Task input:

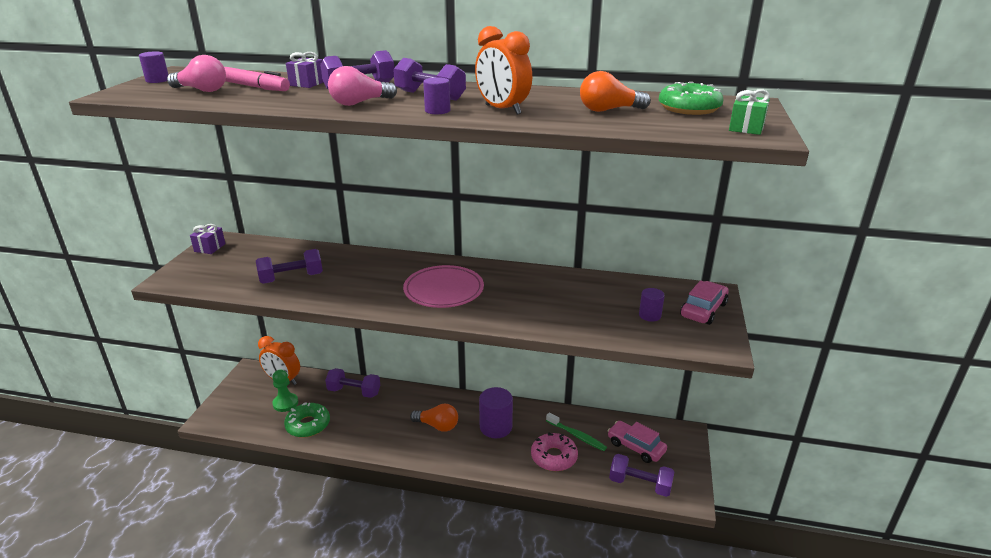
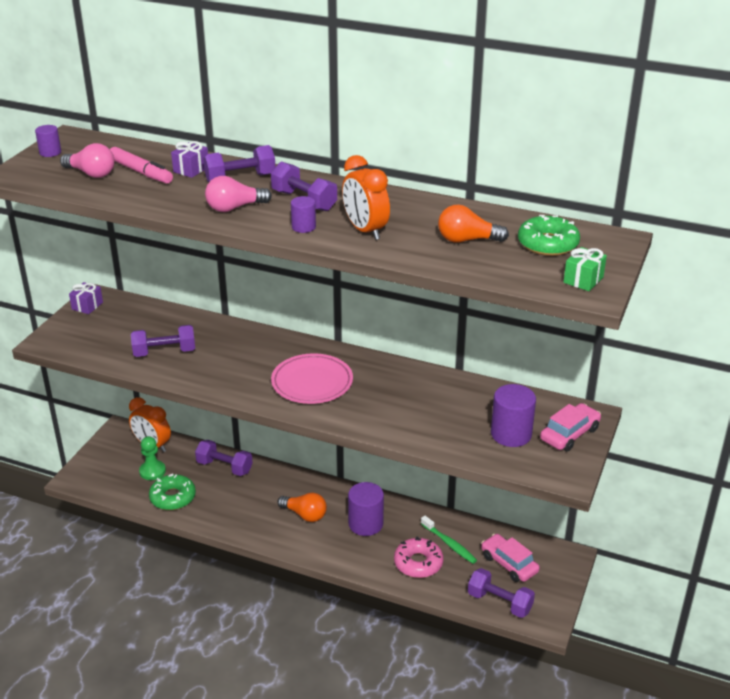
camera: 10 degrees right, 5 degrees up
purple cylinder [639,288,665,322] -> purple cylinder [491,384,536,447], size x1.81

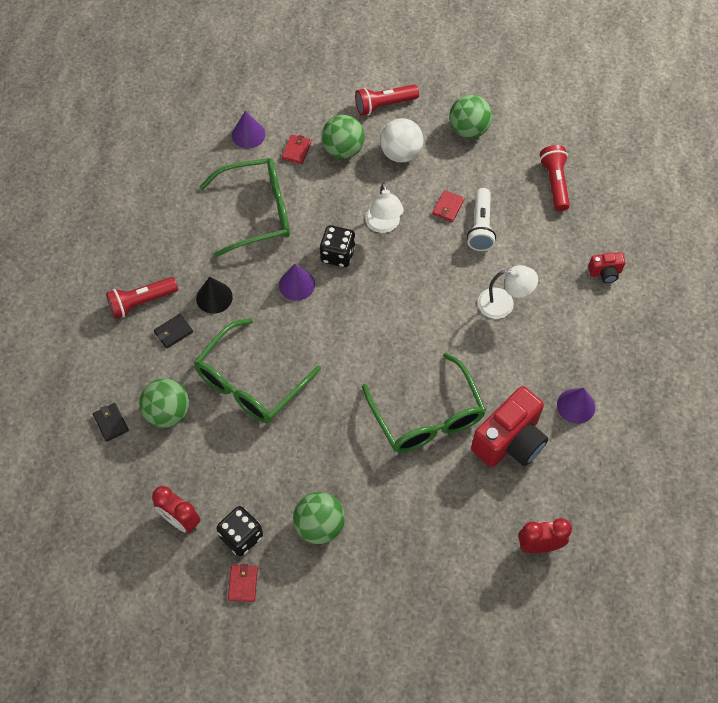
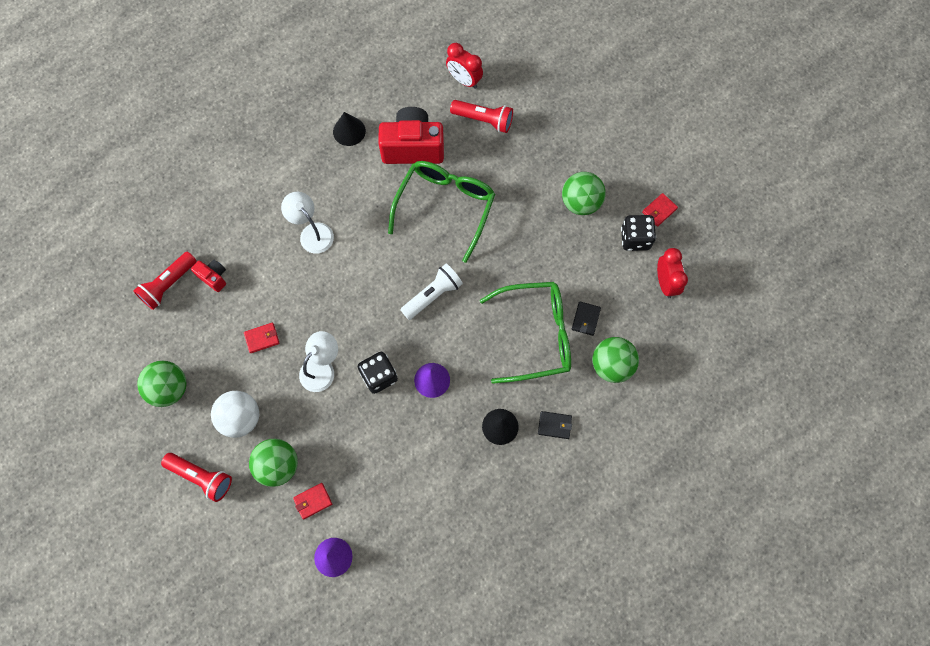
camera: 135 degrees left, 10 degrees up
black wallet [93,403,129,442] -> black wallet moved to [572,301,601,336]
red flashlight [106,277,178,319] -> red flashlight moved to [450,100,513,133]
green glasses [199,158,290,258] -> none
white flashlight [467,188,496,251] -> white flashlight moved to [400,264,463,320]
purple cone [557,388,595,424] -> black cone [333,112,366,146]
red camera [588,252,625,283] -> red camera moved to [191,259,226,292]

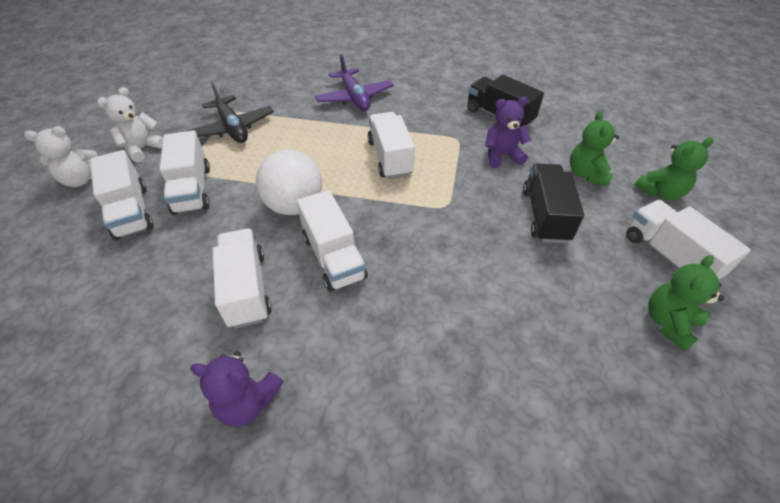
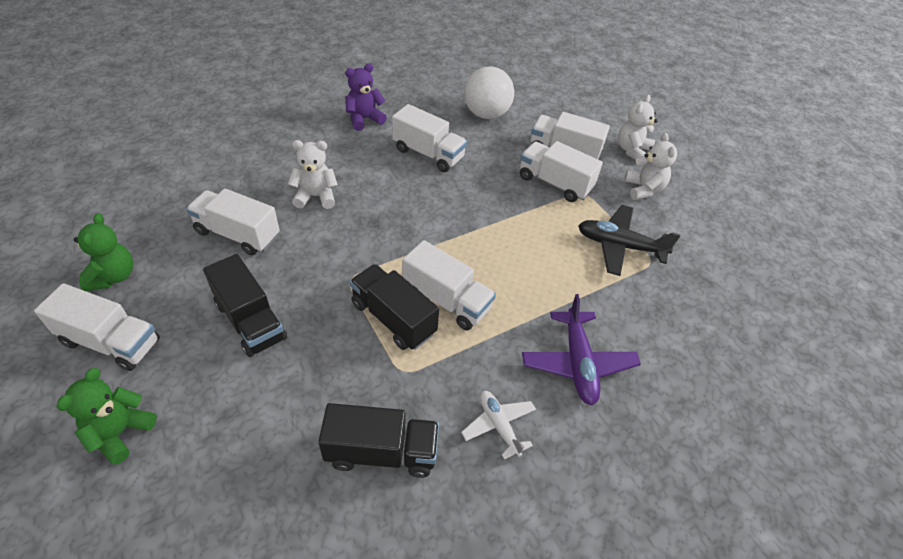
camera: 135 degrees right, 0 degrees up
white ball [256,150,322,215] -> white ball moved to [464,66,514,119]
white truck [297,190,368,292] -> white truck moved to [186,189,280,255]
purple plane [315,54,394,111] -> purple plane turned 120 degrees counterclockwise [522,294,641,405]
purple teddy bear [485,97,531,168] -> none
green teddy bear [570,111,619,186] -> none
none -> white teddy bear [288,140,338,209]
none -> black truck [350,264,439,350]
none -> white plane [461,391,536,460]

Brief: Your task is to repeat exactly the lines from the beginning of the data to the line that contains "purple cone [557,388,595,424]", both ends included, leaving out pictures.

Response box:
camera: 10 degrees right, 5 degrees up
purple cylinder [639,288,665,322] -> purple cylinder [491,384,536,447], size x1.81

camera: 135 degrees left, 10 degrees up
black wallet [93,403,129,442] -> black wallet moved to [572,301,601,336]
red flashlight [106,277,178,319] -> red flashlight moved to [450,100,513,133]
green glasses [199,158,290,258] -> none
white flashlight [467,188,496,251] -> white flashlight moved to [400,264,463,320]
purple cone [557,388,595,424] -> black cone [333,112,366,146]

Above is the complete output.